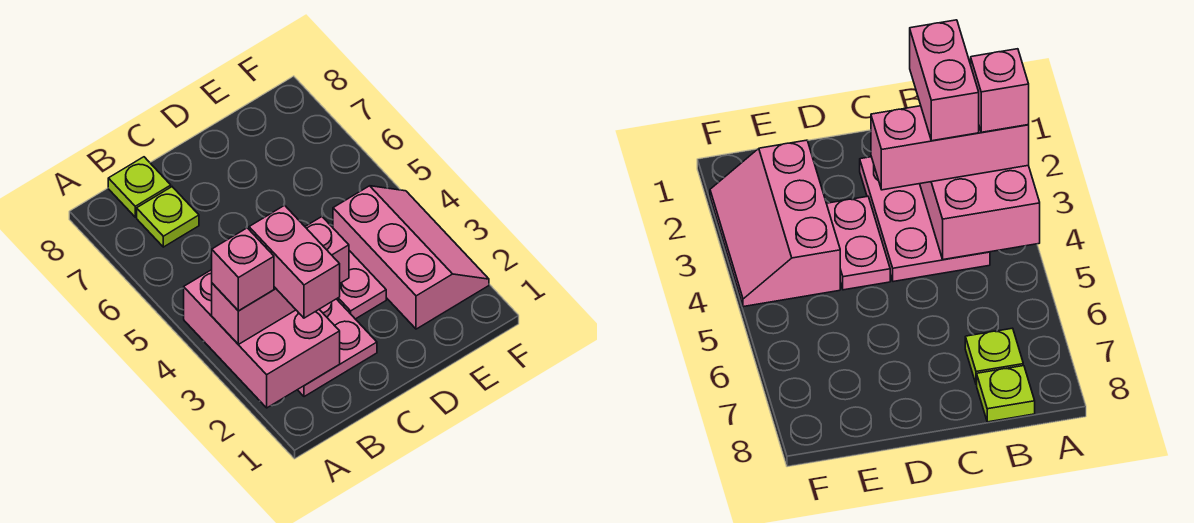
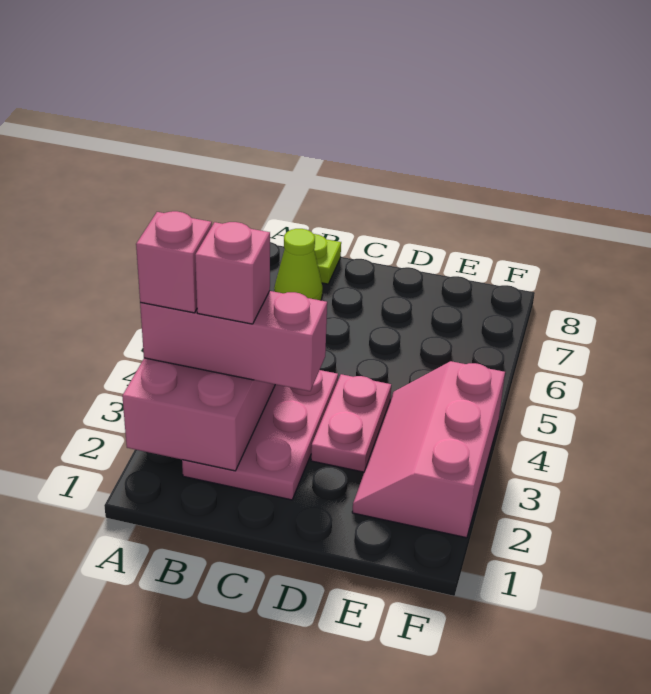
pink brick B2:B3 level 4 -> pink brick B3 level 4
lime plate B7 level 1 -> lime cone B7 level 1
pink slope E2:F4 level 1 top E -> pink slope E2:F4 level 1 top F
━━━━━━━━━━
- _INSTRUCTIONS FOR THE TASK_
Could you repeat all of the material exactly? Pictures should not be copied.

- _SOLUTION TO THIS EXERCISE_
pink brick B2:B3 level 4 -> pink brick B3 level 4
lime plate B7 level 1 -> lime cone B7 level 1
pink slope E2:F4 level 1 top E -> pink slope E2:F4 level 1 top F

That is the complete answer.